* What you need to do
From the records below, extract only the lines running from the line with "D1: zener 6.2V" to the line with "R3: 120 (N_13, N_14) -> 2.2k (N_13, N_14)", both lines included, reproducing them exactly.

* Exercise input
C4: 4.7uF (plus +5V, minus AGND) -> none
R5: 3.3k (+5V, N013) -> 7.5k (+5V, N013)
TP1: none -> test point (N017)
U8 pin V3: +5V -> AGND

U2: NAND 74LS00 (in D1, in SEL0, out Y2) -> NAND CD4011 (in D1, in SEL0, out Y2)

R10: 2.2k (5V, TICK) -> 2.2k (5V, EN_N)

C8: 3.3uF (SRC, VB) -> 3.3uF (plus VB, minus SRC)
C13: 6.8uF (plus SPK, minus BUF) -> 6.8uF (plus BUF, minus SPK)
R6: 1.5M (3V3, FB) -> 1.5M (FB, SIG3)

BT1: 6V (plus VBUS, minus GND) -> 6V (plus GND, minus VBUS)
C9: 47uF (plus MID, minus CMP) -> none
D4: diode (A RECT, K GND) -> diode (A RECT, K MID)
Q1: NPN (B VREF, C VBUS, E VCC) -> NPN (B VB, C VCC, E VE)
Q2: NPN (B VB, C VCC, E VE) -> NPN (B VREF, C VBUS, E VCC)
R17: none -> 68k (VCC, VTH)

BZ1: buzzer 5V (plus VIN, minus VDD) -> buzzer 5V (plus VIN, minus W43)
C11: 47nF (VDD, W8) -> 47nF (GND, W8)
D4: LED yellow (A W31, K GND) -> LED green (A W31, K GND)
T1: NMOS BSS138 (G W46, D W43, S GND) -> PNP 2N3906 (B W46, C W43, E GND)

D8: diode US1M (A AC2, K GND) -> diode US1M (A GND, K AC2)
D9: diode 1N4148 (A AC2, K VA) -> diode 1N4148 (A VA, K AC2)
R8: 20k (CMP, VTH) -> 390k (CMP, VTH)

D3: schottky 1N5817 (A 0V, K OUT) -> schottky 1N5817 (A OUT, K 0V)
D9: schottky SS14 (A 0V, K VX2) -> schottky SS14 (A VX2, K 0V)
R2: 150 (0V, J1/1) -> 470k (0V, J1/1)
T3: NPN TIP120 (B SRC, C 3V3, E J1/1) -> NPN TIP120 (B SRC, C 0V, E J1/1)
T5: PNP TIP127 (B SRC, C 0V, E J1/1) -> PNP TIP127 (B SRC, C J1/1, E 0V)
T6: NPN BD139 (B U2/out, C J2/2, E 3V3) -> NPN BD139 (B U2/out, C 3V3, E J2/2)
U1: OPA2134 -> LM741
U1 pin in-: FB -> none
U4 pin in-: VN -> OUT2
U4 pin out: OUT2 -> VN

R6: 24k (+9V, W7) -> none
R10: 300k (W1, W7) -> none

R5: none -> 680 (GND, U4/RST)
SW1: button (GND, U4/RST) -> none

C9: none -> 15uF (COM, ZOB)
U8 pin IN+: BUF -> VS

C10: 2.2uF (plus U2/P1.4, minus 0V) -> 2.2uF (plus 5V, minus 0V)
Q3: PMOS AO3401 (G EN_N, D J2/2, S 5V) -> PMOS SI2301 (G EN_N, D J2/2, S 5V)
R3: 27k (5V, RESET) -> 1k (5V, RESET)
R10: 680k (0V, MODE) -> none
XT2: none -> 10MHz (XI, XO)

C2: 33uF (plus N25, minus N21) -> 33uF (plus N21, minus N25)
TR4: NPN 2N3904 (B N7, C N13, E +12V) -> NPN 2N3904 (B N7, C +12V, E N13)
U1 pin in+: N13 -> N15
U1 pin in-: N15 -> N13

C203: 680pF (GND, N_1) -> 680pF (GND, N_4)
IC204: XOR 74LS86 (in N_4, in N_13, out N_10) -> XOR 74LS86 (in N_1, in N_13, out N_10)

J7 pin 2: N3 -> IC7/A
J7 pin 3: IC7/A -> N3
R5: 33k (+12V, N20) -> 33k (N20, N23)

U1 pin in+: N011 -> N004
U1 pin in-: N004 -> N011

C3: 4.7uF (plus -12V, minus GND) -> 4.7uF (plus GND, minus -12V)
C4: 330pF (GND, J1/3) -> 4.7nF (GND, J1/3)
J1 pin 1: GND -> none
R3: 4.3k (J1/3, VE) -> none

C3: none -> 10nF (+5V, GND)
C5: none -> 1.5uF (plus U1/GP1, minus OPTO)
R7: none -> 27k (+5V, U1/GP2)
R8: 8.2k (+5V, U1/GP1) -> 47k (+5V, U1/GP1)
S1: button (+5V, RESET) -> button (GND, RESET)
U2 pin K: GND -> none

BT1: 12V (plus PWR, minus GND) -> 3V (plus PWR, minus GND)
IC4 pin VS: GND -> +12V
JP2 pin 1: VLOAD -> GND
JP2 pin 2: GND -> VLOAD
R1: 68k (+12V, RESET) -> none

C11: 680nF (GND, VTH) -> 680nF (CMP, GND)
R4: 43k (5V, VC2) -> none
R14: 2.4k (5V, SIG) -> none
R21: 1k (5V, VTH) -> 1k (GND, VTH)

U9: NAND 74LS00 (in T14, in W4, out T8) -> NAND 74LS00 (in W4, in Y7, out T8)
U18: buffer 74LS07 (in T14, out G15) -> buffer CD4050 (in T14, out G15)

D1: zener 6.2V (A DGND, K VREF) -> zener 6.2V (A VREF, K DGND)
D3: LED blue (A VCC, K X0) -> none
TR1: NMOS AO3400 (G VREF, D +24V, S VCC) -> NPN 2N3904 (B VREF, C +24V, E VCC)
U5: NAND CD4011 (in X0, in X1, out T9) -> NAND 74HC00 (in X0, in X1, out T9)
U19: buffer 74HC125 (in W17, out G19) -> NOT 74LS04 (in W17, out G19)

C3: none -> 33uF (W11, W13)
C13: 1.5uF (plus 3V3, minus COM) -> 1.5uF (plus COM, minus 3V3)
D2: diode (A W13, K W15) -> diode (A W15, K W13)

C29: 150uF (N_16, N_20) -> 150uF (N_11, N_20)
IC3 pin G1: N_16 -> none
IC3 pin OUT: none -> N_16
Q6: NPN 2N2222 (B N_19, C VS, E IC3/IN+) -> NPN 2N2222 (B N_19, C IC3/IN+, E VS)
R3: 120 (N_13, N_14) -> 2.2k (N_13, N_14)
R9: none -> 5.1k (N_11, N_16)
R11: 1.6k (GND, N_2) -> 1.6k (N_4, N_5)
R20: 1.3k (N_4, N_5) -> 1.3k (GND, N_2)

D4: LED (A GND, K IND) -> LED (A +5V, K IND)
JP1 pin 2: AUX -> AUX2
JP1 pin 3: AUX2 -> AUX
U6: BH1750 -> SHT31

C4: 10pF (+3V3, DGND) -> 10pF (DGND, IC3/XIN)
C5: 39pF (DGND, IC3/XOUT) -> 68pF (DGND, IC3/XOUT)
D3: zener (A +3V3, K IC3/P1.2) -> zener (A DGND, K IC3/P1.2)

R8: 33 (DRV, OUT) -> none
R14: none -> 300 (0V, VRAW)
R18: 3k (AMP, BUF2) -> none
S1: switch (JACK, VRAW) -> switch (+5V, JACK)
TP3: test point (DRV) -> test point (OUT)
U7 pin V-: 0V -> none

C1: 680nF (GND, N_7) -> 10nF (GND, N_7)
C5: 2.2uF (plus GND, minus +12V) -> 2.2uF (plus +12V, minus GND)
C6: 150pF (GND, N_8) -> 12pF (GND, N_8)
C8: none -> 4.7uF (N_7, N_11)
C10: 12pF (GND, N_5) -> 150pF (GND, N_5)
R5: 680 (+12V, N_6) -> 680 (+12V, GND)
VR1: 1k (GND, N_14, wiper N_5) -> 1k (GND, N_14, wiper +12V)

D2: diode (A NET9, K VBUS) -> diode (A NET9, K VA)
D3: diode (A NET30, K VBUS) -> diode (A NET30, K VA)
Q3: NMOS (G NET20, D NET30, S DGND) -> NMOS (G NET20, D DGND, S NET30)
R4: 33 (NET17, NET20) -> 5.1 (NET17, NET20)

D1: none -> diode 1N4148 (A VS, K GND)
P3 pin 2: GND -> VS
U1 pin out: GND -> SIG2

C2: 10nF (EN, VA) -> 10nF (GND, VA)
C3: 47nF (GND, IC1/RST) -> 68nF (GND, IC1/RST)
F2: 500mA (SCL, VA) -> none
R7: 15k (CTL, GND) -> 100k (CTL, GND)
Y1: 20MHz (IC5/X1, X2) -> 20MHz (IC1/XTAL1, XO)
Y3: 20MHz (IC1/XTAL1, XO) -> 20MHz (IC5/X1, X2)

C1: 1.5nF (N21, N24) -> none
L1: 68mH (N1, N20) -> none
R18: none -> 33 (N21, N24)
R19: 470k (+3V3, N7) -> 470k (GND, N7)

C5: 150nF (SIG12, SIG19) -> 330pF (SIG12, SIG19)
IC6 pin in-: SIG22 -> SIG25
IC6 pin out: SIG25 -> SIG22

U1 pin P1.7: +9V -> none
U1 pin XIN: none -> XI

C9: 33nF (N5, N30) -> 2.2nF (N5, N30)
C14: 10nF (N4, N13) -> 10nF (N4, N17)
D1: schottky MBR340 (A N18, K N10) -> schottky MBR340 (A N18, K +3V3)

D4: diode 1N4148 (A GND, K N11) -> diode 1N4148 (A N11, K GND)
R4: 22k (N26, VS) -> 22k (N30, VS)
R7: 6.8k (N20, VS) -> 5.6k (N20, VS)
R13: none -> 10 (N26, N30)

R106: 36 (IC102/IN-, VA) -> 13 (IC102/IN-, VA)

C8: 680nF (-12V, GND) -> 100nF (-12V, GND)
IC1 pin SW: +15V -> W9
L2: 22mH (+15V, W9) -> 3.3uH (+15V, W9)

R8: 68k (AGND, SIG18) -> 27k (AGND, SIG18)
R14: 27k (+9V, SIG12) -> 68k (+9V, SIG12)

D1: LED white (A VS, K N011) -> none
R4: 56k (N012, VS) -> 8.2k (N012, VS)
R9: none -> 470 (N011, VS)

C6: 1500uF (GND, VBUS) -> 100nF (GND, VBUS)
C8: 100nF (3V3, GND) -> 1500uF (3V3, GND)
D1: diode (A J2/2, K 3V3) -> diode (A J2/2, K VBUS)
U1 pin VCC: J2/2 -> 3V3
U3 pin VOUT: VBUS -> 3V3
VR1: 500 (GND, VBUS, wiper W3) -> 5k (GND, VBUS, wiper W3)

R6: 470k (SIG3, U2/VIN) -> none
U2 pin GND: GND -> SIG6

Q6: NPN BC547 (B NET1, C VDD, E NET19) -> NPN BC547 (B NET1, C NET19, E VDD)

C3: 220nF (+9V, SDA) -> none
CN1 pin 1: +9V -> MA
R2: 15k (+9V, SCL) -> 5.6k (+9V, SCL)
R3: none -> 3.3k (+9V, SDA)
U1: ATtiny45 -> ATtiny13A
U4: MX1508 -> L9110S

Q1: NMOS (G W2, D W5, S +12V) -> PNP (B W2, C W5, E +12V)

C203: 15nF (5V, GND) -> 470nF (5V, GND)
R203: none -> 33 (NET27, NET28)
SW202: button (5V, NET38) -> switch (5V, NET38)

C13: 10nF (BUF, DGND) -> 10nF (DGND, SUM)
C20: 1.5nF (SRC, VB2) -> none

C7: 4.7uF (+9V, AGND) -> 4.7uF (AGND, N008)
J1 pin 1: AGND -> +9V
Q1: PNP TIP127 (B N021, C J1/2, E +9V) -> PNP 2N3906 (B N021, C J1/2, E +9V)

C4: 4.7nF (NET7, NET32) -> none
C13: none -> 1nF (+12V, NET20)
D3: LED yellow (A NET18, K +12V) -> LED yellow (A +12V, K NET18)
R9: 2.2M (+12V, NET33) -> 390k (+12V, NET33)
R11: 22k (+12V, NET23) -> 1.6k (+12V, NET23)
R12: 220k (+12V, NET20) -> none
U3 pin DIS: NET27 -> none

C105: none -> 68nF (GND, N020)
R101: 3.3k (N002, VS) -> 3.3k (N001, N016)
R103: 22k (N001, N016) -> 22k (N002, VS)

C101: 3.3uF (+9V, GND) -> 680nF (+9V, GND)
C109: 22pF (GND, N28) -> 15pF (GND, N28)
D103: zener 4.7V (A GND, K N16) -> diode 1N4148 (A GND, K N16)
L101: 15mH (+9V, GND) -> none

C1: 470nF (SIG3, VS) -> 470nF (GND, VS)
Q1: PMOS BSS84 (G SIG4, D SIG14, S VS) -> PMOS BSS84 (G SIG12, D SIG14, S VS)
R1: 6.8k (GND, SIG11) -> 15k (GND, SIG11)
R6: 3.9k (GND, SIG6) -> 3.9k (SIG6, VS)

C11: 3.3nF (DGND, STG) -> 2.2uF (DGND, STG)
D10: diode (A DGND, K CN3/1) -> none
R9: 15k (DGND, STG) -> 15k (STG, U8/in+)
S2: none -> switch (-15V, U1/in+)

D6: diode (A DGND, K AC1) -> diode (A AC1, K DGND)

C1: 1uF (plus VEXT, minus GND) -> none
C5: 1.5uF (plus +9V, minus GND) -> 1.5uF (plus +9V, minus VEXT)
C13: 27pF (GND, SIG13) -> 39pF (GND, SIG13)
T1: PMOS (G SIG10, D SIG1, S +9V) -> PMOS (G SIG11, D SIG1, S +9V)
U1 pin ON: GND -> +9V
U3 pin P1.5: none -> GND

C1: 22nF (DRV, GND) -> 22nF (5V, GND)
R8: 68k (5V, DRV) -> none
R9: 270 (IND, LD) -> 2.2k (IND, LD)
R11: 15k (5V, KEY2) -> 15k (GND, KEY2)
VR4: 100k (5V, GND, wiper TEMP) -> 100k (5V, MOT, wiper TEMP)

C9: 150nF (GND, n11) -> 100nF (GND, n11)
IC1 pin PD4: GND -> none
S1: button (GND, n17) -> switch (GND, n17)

* Written solution
D1: zener 6.2V (A DGND, K VREF) -> zener 6.2V (A VREF, K DGND)
D3: LED blue (A VCC, K X0) -> none
TR1: NMOS AO3400 (G VREF, D +24V, S VCC) -> NPN 2N3904 (B VREF, C +24V, E VCC)
U5: NAND CD4011 (in X0, in X1, out T9) -> NAND 74HC00 (in X0, in X1, out T9)
U19: buffer 74HC125 (in W17, out G19) -> NOT 74LS04 (in W17, out G19)

C3: none -> 33uF (W11, W13)
C13: 1.5uF (plus 3V3, minus COM) -> 1.5uF (plus COM, minus 3V3)
D2: diode (A W13, K W15) -> diode (A W15, K W13)

C29: 150uF (N_16, N_20) -> 150uF (N_11, N_20)
IC3 pin G1: N_16 -> none
IC3 pin OUT: none -> N_16
Q6: NPN 2N2222 (B N_19, C VS, E IC3/IN+) -> NPN 2N2222 (B N_19, C IC3/IN+, E VS)
R3: 120 (N_13, N_14) -> 2.2k (N_13, N_14)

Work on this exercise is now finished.